Before copying the entries, remove the pictures; everything else stays exactly as it is.

Segment Start: SUPPLIED MATERIAL

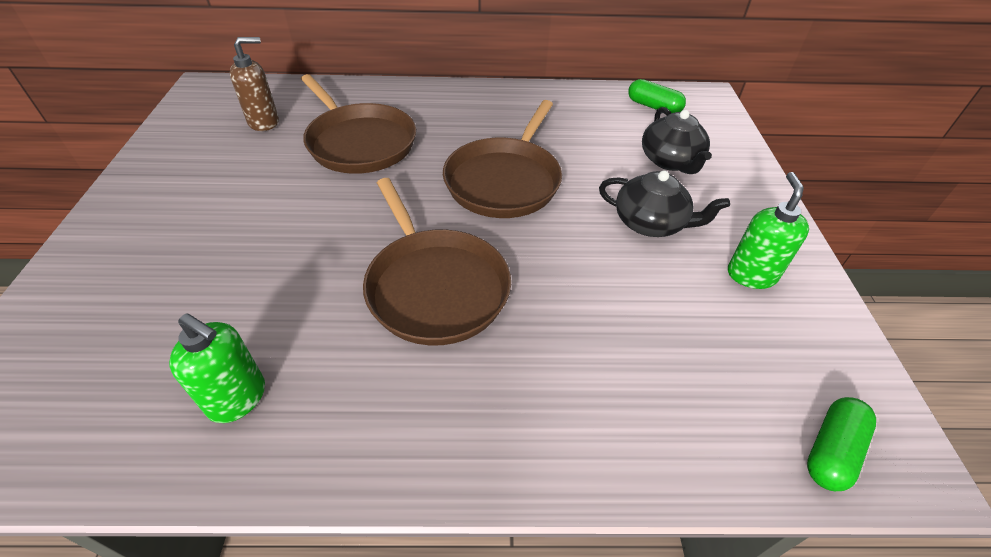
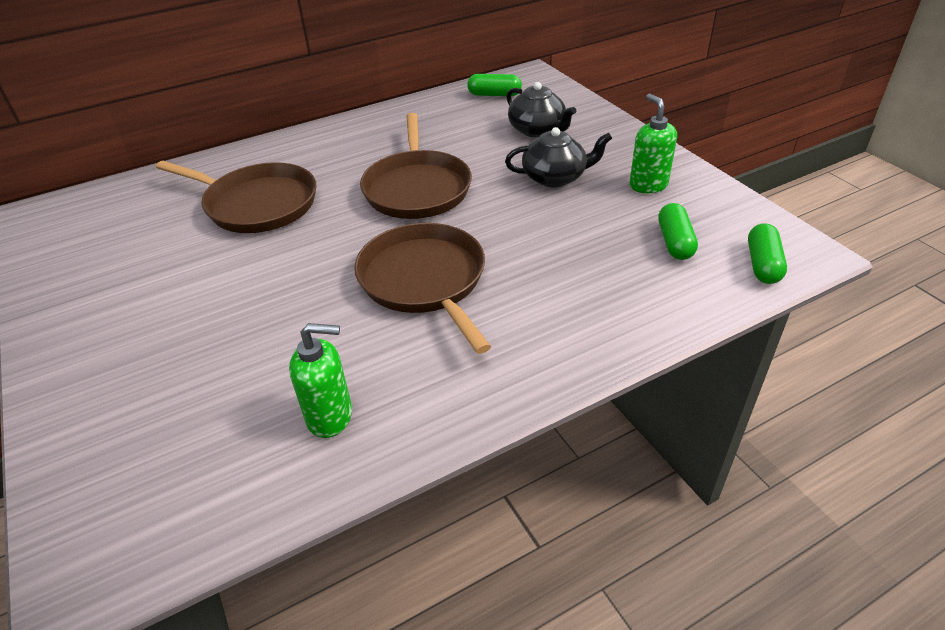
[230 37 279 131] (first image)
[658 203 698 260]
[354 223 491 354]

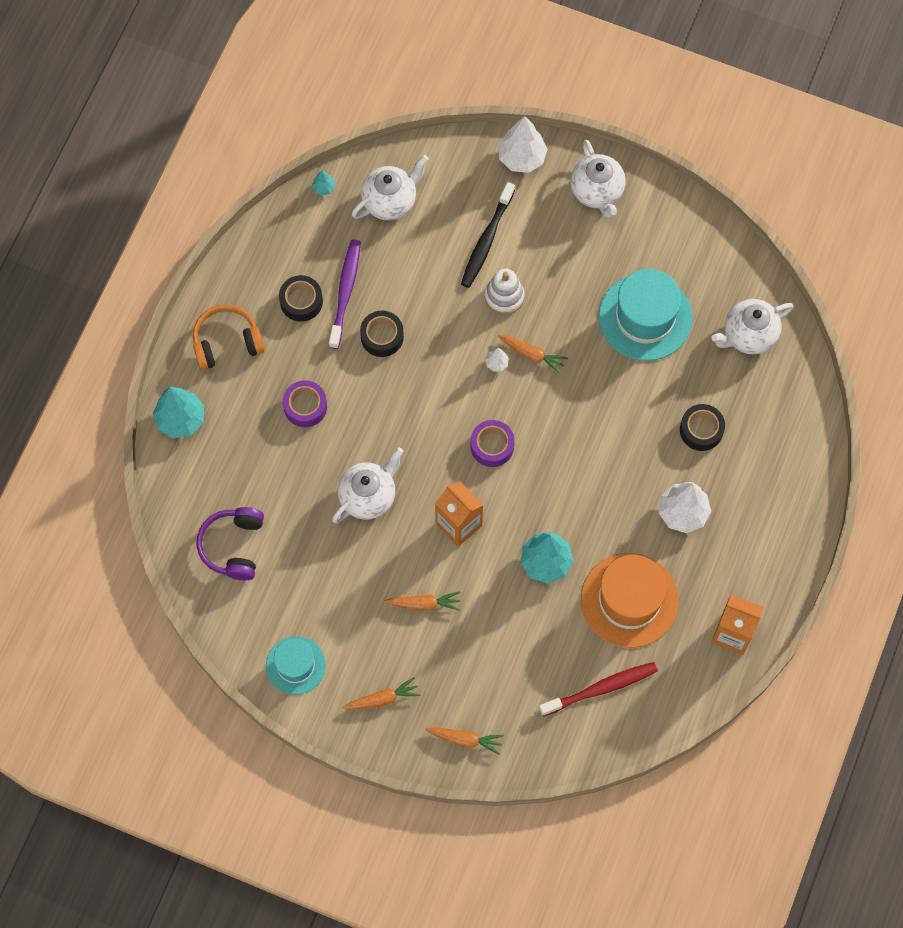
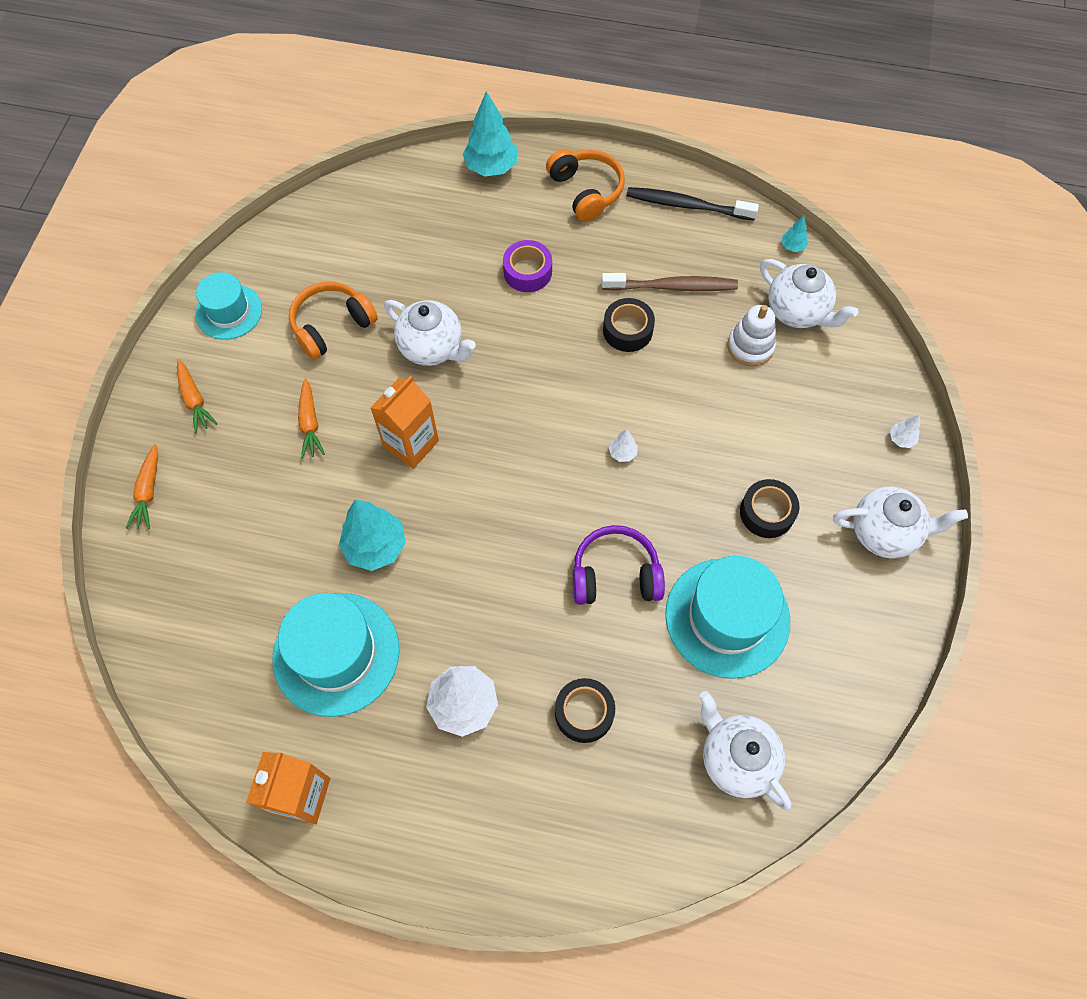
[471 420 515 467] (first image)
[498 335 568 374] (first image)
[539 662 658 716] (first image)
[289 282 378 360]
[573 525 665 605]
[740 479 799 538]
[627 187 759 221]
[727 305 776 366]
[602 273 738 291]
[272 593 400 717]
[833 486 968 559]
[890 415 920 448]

Segment End: SUPPLIED MATERIAL

* **SOLUTION BELOW**:
[230 37 279 131] (first image)
[658 203 698 260]
[354 223 491 354]

[471 420 515 467] (first image)
[498 335 568 374] (first image)
[539 662 658 716] (first image)
[289 282 378 360]
[573 525 665 605]
[740 479 799 538]
[627 187 759 221]
[727 305 776 366]
[602 273 738 291]
[272 593 400 717]
[833 486 968 559]
[890 415 920 448]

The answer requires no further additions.